▸ EXERCISE DETAILS: Go through the records underneath and count the lines that include the string "none". Give nothing but the number.

Items listed in a dataset
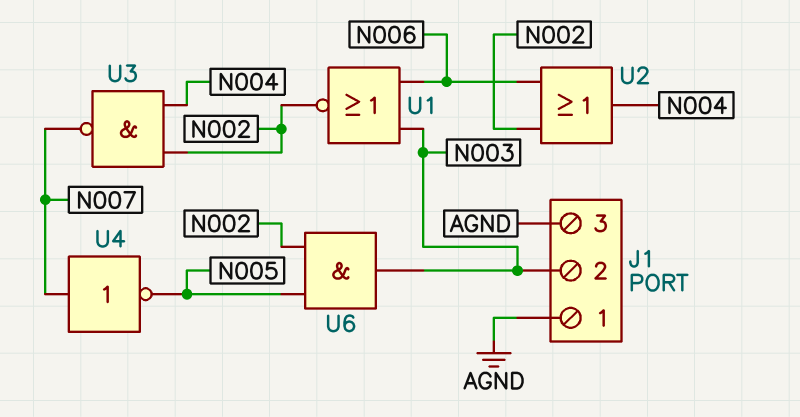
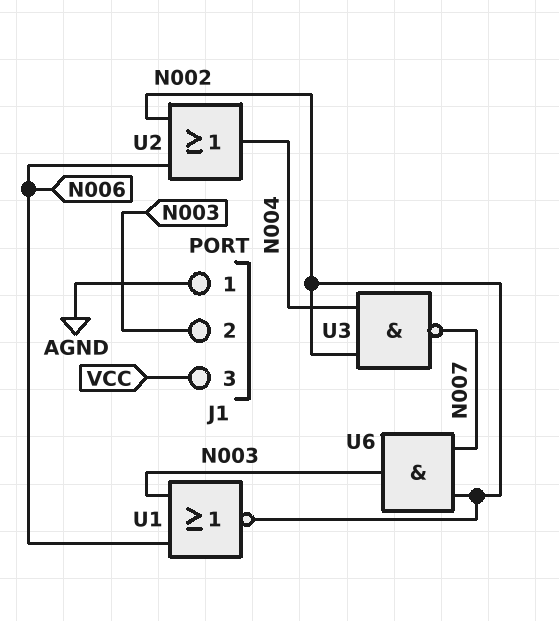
J1 pin 3: AGND -> VCC
U4: NOT (in N007, out N005) -> none
U6: AND (in N002, in N005, out N003) -> AND (in N002, in N007, out N003)

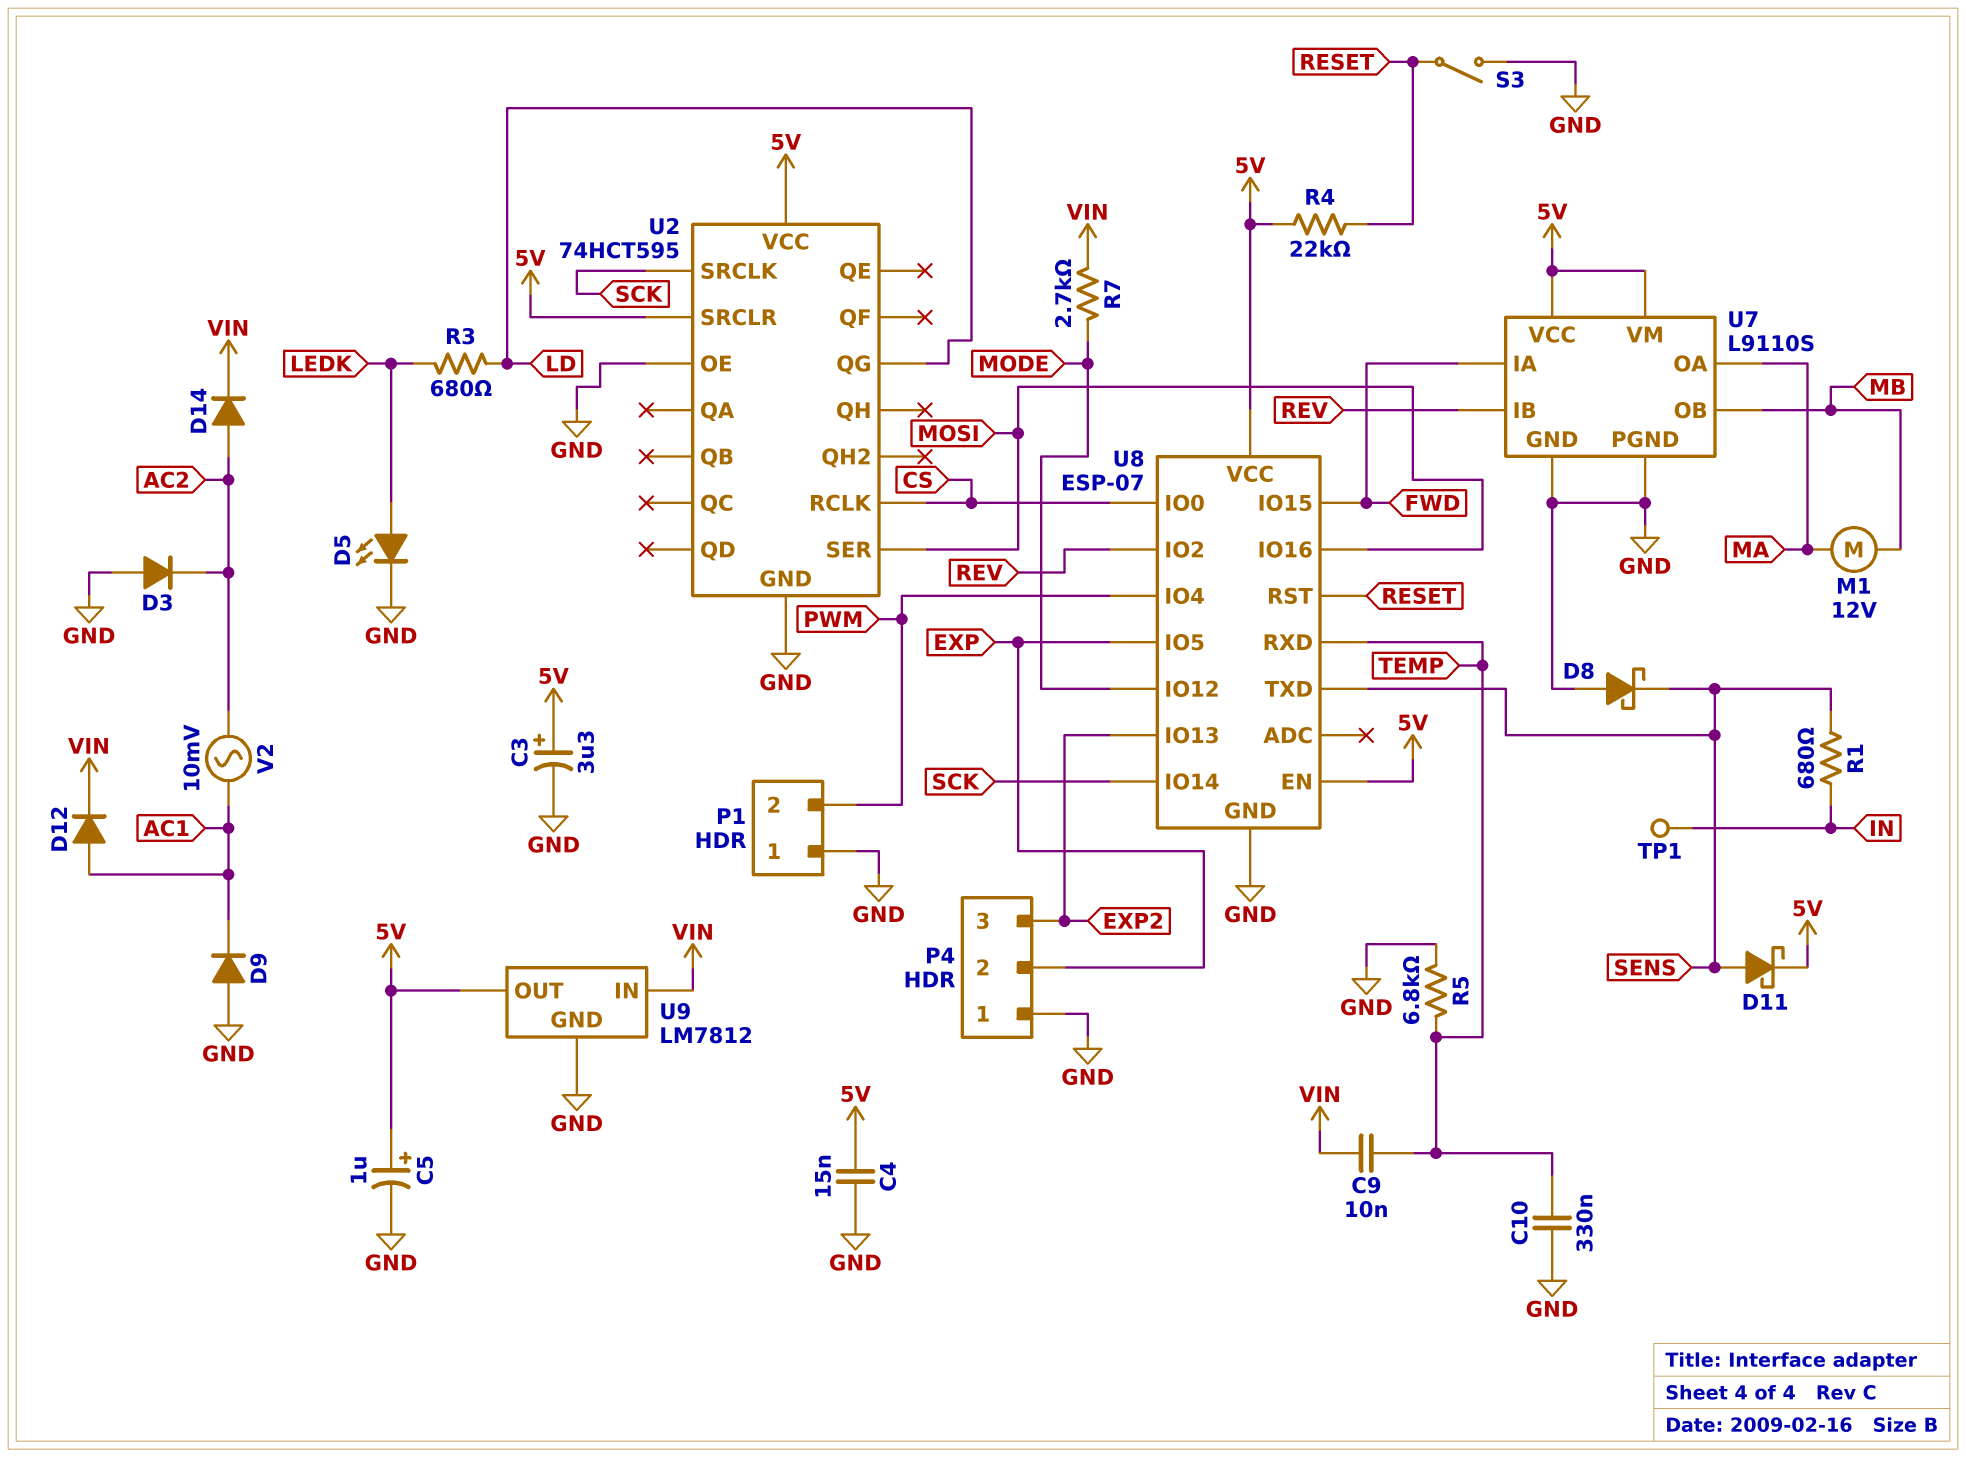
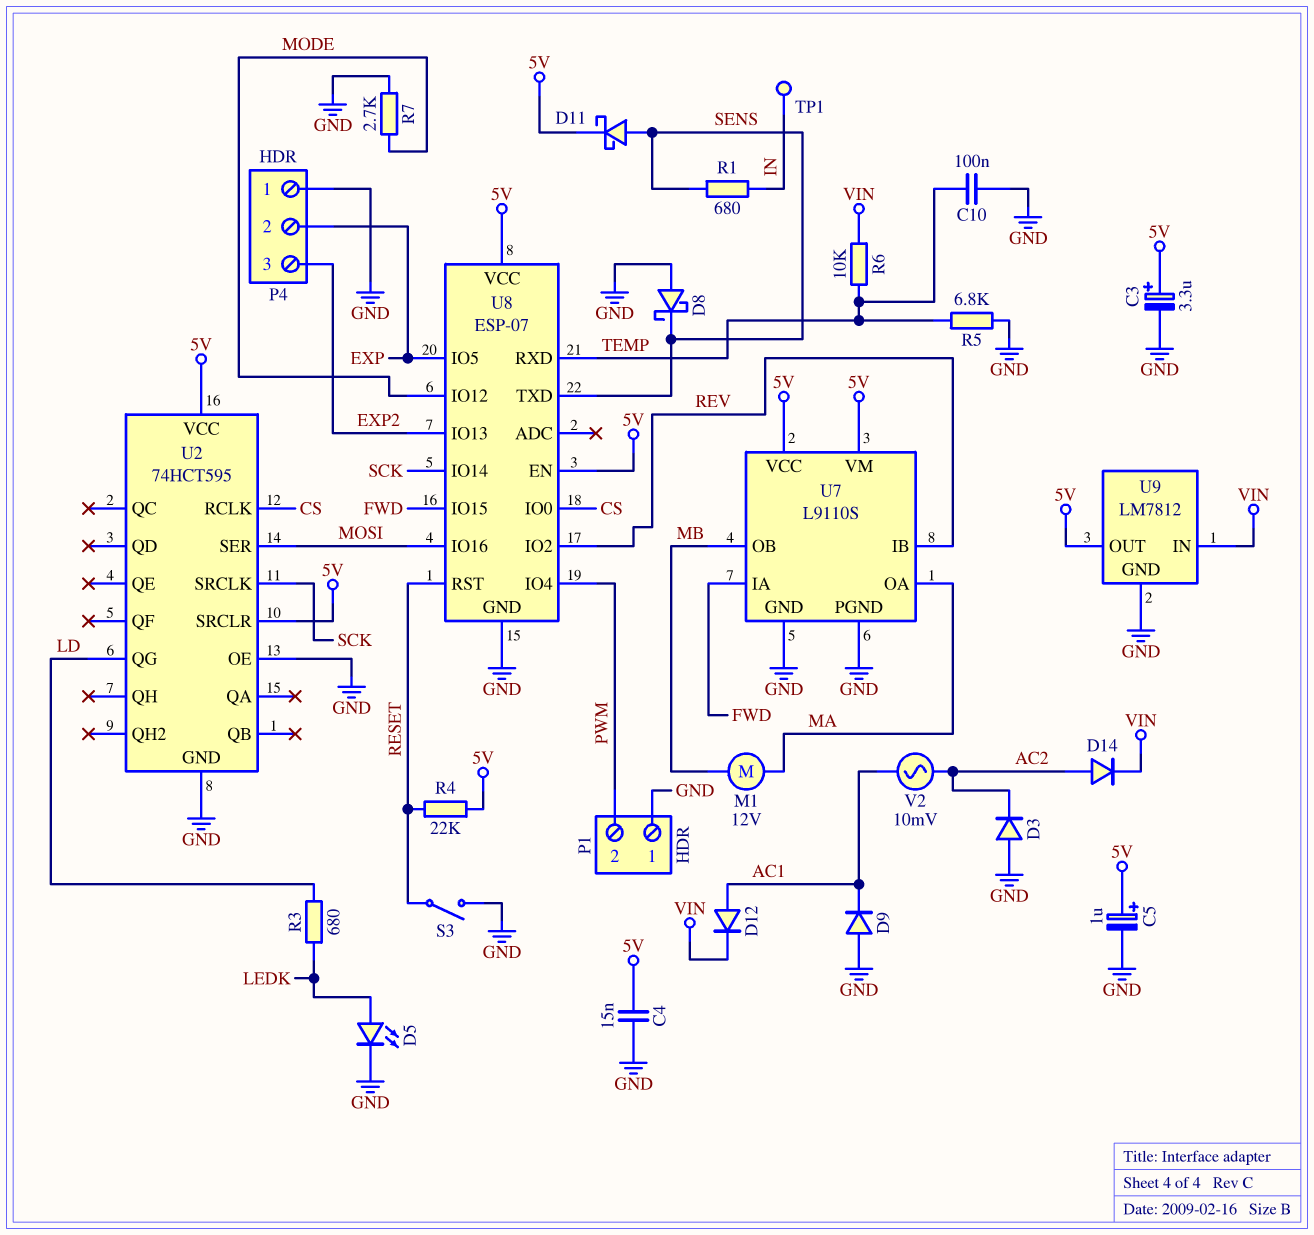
C9: 10nF (TEMP, VIN) -> none
C10: 330nF (GND, TEMP) -> 100nF (GND, TEMP)
R6: none -> 10k (TEMP, VIN)
R7: 2.7k (MODE, VIN) -> 2.7k (GND, MODE)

▸ EXERCISE SOLUTION: 3